Action item: The result must match the data exactly, line for line.

Records to process:
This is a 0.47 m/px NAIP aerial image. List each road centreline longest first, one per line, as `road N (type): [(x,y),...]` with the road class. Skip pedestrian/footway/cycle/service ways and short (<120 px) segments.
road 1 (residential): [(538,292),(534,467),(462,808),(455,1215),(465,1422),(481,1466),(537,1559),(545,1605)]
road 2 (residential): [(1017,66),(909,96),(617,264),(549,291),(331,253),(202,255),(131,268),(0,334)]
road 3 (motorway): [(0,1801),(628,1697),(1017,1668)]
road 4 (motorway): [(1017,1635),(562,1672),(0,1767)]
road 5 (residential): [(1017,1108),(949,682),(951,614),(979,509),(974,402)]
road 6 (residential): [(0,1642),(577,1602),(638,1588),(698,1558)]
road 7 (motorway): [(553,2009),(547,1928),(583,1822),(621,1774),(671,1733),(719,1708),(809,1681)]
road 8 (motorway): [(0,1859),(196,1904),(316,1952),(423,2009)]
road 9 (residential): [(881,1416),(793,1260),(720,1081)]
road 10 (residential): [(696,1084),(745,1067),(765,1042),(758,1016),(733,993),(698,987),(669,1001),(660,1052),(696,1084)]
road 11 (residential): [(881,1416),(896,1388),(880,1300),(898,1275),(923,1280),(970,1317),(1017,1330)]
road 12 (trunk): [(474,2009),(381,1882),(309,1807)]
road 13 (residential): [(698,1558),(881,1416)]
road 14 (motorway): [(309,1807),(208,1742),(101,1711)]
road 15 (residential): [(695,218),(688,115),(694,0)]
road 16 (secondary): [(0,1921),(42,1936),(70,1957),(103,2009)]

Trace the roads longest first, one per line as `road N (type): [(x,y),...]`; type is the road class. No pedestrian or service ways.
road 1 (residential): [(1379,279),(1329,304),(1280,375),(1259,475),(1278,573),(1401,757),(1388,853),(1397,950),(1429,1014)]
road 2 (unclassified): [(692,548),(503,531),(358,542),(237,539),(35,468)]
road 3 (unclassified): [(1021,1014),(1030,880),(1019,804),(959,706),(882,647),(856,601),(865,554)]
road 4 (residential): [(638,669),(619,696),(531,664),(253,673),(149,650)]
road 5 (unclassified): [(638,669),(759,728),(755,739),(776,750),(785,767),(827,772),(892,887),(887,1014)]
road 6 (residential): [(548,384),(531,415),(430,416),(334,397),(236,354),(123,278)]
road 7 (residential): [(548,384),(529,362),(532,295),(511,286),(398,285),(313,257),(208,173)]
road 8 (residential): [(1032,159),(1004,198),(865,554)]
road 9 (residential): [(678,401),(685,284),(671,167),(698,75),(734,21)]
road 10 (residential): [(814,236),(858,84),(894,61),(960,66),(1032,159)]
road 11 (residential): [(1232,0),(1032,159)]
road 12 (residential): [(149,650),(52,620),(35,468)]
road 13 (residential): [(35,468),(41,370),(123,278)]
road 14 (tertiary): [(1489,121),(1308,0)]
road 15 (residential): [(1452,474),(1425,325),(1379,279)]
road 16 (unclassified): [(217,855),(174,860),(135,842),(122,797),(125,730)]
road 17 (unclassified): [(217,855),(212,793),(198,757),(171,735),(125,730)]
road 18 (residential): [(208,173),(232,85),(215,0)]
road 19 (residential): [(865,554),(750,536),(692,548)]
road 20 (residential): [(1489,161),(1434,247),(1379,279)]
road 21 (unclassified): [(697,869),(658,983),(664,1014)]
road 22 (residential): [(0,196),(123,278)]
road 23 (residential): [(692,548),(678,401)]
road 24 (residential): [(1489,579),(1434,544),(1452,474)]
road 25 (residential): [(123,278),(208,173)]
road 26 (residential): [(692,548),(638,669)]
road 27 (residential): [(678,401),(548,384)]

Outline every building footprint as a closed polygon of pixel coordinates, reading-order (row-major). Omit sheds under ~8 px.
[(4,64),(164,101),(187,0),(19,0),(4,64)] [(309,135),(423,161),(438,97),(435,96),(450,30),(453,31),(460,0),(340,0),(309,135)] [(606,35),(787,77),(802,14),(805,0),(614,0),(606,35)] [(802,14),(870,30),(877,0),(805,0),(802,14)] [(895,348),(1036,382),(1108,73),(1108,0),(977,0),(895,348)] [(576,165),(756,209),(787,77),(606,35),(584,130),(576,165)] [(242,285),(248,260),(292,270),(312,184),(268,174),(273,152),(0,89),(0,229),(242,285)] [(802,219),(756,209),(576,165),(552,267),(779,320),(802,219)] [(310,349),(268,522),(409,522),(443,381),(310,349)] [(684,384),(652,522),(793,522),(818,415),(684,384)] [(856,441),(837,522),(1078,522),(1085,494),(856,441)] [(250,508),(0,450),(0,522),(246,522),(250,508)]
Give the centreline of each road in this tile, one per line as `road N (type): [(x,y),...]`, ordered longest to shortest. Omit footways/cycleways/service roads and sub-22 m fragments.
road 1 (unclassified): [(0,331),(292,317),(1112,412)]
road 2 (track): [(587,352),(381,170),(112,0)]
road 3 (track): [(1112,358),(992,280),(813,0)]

Written reply:
This is a 0.47 m/px NAIP aerial image. List each road centreline longest first, one per line, as `road N (type): [(x,y),...]` with the road class. Skip pedestrian/footway/cycle/service ways and short (<120 px) segments.
road 1 (residential): [(538,292),(534,467),(462,808),(455,1215),(465,1422),(481,1466),(537,1559),(545,1605)]
road 2 (residential): [(1017,66),(909,96),(617,264),(549,291),(331,253),(202,255),(131,268),(0,334)]
road 3 (motorway): [(0,1801),(628,1697),(1017,1668)]
road 4 (motorway): [(1017,1635),(562,1672),(0,1767)]
road 5 (residential): [(1017,1108),(949,682),(951,614),(979,509),(974,402)]
road 6 (residential): [(0,1642),(577,1602),(638,1588),(698,1558)]
road 7 (motorway): [(553,2009),(547,1928),(583,1822),(621,1774),(671,1733),(719,1708),(809,1681)]
road 8 (motorway): [(0,1859),(196,1904),(316,1952),(423,2009)]
road 9 (residential): [(881,1416),(793,1260),(720,1081)]
road 10 (residential): [(696,1084),(745,1067),(765,1042),(758,1016),(733,993),(698,987),(669,1001),(660,1052),(696,1084)]
road 11 (residential): [(881,1416),(896,1388),(880,1300),(898,1275),(923,1280),(970,1317),(1017,1330)]
road 12 (trunk): [(474,2009),(381,1882),(309,1807)]
road 13 (residential): [(698,1558),(881,1416)]
road 14 (motorway): [(309,1807),(208,1742),(101,1711)]
road 15 (residential): [(695,218),(688,115),(694,0)]
road 16 (secondary): [(0,1921),(42,1936),(70,1957),(103,2009)]

Trace the roads longest first, one per line as `road N (type): [(x,y),...]`; type is the road class. No pedestrian or service ways.
road 1 (residential): [(1379,279),(1329,304),(1280,375),(1259,475),(1278,573),(1401,757),(1388,853),(1397,950),(1429,1014)]
road 2 (unclassified): [(692,548),(503,531),(358,542),(237,539),(35,468)]
road 3 (unclassified): [(1021,1014),(1030,880),(1019,804),(959,706),(882,647),(856,601),(865,554)]
road 4 (residential): [(638,669),(619,696),(531,664),(253,673),(149,650)]
road 5 (unclassified): [(638,669),(759,728),(755,739),(776,750),(785,767),(827,772),(892,887),(887,1014)]
road 6 (residential): [(548,384),(531,415),(430,416),(334,397),(236,354),(123,278)]
road 7 (residential): [(548,384),(529,362),(532,295),(511,286),(398,285),(313,257),(208,173)]
road 8 (residential): [(1032,159),(1004,198),(865,554)]
road 9 (residential): [(678,401),(685,284),(671,167),(698,75),(734,21)]
road 10 (residential): [(814,236),(858,84),(894,61),(960,66),(1032,159)]
road 11 (residential): [(1232,0),(1032,159)]
road 12 (residential): [(149,650),(52,620),(35,468)]
road 13 (residential): [(35,468),(41,370),(123,278)]
road 14 (tertiary): [(1489,121),(1308,0)]
road 15 (residential): [(1452,474),(1425,325),(1379,279)]
road 16 (unclassified): [(217,855),(174,860),(135,842),(122,797),(125,730)]
road 17 (unclassified): [(217,855),(212,793),(198,757),(171,735),(125,730)]
road 18 (residential): [(208,173),(232,85),(215,0)]
road 19 (residential): [(865,554),(750,536),(692,548)]
road 20 (residential): [(1489,161),(1434,247),(1379,279)]
road 21 (unclassified): [(697,869),(658,983),(664,1014)]
road 22 (residential): [(0,196),(123,278)]
road 23 (residential): [(692,548),(678,401)]
road 24 (residential): [(1489,579),(1434,544),(1452,474)]
road 25 (residential): [(123,278),(208,173)]
road 26 (residential): [(692,548),(638,669)]
road 27 (residential): [(678,401),(548,384)]

Outline every building footprint as a closed polygon of pixel coordinates, reading-order (row-major). Omit sheds under ~8 px.
[(4,64),(164,101),(187,0),(19,0),(4,64)] [(309,135),(423,161),(438,97),(435,96),(450,30),(453,31),(460,0),(340,0),(309,135)] [(606,35),(787,77),(802,14),(805,0),(614,0),(606,35)] [(802,14),(870,30),(877,0),(805,0),(802,14)] [(895,348),(1036,382),(1108,73),(1108,0),(977,0),(895,348)] [(576,165),(756,209),(787,77),(606,35),(584,130),(576,165)] [(242,285),(248,260),(292,270),(312,184),(268,174),(273,152),(0,89),(0,229),(242,285)] [(802,219),(756,209),(576,165),(552,267),(779,320),(802,219)] [(310,349),(268,522),(409,522),(443,381),(310,349)] [(684,384),(652,522),(793,522),(818,415),(684,384)] [(856,441),(837,522),(1078,522),(1085,494),(856,441)] [(250,508),(0,450),(0,522),(246,522),(250,508)]
Give the centreline of each road in this tile, one per line as `road N (type): [(x,y),...]`, ordered longest to shortest. Omit footways/cycleways/service roads and sub-22 m fragments.
road 1 (unclassified): [(0,331),(292,317),(1112,412)]
road 2 (track): [(587,352),(381,170),(112,0)]
road 3 (track): [(1112,358),(992,280),(813,0)]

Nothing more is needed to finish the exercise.